#### Task statement:
What is needed is an exact copy of all the records.

#### Data in this exercise:
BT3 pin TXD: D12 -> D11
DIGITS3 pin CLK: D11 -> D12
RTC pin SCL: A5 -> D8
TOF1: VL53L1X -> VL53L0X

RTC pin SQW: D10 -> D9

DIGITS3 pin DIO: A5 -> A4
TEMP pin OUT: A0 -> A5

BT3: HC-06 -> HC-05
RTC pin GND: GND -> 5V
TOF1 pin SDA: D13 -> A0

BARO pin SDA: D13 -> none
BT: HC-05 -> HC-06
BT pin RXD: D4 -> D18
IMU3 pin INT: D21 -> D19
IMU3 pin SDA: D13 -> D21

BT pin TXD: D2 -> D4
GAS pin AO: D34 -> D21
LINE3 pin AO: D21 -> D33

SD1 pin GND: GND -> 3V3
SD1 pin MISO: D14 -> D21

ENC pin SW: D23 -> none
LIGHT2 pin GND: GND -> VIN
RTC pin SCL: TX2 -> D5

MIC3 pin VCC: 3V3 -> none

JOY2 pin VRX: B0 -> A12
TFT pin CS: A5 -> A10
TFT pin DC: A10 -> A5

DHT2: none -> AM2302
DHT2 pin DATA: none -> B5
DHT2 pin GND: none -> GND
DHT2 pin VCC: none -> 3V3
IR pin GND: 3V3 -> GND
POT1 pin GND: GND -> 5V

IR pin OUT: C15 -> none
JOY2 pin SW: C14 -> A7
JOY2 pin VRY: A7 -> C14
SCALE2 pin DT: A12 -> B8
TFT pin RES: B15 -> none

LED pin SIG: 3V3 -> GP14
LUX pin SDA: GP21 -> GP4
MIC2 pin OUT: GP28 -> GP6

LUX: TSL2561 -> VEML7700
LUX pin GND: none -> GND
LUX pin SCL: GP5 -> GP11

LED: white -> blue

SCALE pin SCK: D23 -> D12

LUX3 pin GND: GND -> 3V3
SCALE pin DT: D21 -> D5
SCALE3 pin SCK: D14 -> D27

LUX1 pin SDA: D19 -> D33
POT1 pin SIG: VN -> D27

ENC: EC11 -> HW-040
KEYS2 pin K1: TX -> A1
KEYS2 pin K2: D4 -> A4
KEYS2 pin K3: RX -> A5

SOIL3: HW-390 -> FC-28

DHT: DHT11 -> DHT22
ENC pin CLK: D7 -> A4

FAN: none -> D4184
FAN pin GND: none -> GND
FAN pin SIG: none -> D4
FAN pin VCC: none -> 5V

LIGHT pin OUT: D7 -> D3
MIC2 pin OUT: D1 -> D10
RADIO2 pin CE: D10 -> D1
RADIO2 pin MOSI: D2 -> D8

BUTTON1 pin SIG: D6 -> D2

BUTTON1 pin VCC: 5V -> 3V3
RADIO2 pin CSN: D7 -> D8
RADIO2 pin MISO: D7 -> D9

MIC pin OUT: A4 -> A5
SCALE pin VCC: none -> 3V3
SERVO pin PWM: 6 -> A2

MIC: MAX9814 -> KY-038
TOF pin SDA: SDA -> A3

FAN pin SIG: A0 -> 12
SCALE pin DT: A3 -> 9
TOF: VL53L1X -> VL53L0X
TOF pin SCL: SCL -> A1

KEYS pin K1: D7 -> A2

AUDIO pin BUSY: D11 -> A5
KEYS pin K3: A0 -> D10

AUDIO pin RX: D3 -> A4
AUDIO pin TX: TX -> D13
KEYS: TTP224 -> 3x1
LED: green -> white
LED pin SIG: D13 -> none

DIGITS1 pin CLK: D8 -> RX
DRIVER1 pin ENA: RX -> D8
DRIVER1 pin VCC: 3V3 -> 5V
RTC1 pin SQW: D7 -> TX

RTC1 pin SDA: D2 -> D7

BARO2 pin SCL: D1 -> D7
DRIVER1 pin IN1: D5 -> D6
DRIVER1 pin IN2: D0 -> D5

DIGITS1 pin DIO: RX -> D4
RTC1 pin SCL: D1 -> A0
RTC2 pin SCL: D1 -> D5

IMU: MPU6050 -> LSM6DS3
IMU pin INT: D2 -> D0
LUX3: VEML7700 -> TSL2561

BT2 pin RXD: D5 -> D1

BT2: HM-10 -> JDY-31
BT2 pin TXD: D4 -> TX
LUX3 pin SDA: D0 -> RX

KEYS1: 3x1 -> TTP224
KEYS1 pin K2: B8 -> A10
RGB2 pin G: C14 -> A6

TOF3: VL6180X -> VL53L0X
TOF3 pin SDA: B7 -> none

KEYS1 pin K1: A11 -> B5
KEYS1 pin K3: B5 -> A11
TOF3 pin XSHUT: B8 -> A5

#### Response box:
BT3 pin TXD: D12 -> D11
DIGITS3 pin CLK: D11 -> D12
RTC pin SCL: A5 -> D8
TOF1: VL53L1X -> VL53L0X

RTC pin SQW: D10 -> D9

DIGITS3 pin DIO: A5 -> A4
TEMP pin OUT: A0 -> A5

BT3: HC-06 -> HC-05
RTC pin GND: GND -> 5V
TOF1 pin SDA: D13 -> A0

BARO pin SDA: D13 -> none
BT: HC-05 -> HC-06
BT pin RXD: D4 -> D18
IMU3 pin INT: D21 -> D19
IMU3 pin SDA: D13 -> D21

BT pin TXD: D2 -> D4
GAS pin AO: D34 -> D21
LINE3 pin AO: D21 -> D33

SD1 pin GND: GND -> 3V3
SD1 pin MISO: D14 -> D21

ENC pin SW: D23 -> none
LIGHT2 pin GND: GND -> VIN
RTC pin SCL: TX2 -> D5

MIC3 pin VCC: 3V3 -> none

JOY2 pin VRX: B0 -> A12
TFT pin CS: A5 -> A10
TFT pin DC: A10 -> A5

DHT2: none -> AM2302
DHT2 pin DATA: none -> B5
DHT2 pin GND: none -> GND
DHT2 pin VCC: none -> 3V3
IR pin GND: 3V3 -> GND
POT1 pin GND: GND -> 5V

IR pin OUT: C15 -> none
JOY2 pin SW: C14 -> A7
JOY2 pin VRY: A7 -> C14
SCALE2 pin DT: A12 -> B8
TFT pin RES: B15 -> none

LED pin SIG: 3V3 -> GP14
LUX pin SDA: GP21 -> GP4
MIC2 pin OUT: GP28 -> GP6

LUX: TSL2561 -> VEML7700
LUX pin GND: none -> GND
LUX pin SCL: GP5 -> GP11

LED: white -> blue

SCALE pin SCK: D23 -> D12

LUX3 pin GND: GND -> 3V3
SCALE pin DT: D21 -> D5
SCALE3 pin SCK: D14 -> D27

LUX1 pin SDA: D19 -> D33
POT1 pin SIG: VN -> D27

ENC: EC11 -> HW-040
KEYS2 pin K1: TX -> A1
KEYS2 pin K2: D4 -> A4
KEYS2 pin K3: RX -> A5

SOIL3: HW-390 -> FC-28

DHT: DHT11 -> DHT22
ENC pin CLK: D7 -> A4

FAN: none -> D4184
FAN pin GND: none -> GND
FAN pin SIG: none -> D4
FAN pin VCC: none -> 5V

LIGHT pin OUT: D7 -> D3
MIC2 pin OUT: D1 -> D10
RADIO2 pin CE: D10 -> D1
RADIO2 pin MOSI: D2 -> D8

BUTTON1 pin SIG: D6 -> D2

BUTTON1 pin VCC: 5V -> 3V3
RADIO2 pin CSN: D7 -> D8
RADIO2 pin MISO: D7 -> D9

MIC pin OUT: A4 -> A5
SCALE pin VCC: none -> 3V3
SERVO pin PWM: 6 -> A2

MIC: MAX9814 -> KY-038
TOF pin SDA: SDA -> A3

FAN pin SIG: A0 -> 12
SCALE pin DT: A3 -> 9
TOF: VL53L1X -> VL53L0X
TOF pin SCL: SCL -> A1

KEYS pin K1: D7 -> A2

AUDIO pin BUSY: D11 -> A5
KEYS pin K3: A0 -> D10

AUDIO pin RX: D3 -> A4
AUDIO pin TX: TX -> D13
KEYS: TTP224 -> 3x1
LED: green -> white
LED pin SIG: D13 -> none

DIGITS1 pin CLK: D8 -> RX
DRIVER1 pin ENA: RX -> D8
DRIVER1 pin VCC: 3V3 -> 5V
RTC1 pin SQW: D7 -> TX

RTC1 pin SDA: D2 -> D7

BARO2 pin SCL: D1 -> D7
DRIVER1 pin IN1: D5 -> D6
DRIVER1 pin IN2: D0 -> D5

DIGITS1 pin DIO: RX -> D4
RTC1 pin SCL: D1 -> A0
RTC2 pin SCL: D1 -> D5

IMU: MPU6050 -> LSM6DS3
IMU pin INT: D2 -> D0
LUX3: VEML7700 -> TSL2561

BT2 pin RXD: D5 -> D1

BT2: HM-10 -> JDY-31
BT2 pin TXD: D4 -> TX
LUX3 pin SDA: D0 -> RX

KEYS1: 3x1 -> TTP224
KEYS1 pin K2: B8 -> A10
RGB2 pin G: C14 -> A6

TOF3: VL6180X -> VL53L0X
TOF3 pin SDA: B7 -> none

KEYS1 pin K1: A11 -> B5
KEYS1 pin K3: B5 -> A11
TOF3 pin XSHUT: B8 -> A5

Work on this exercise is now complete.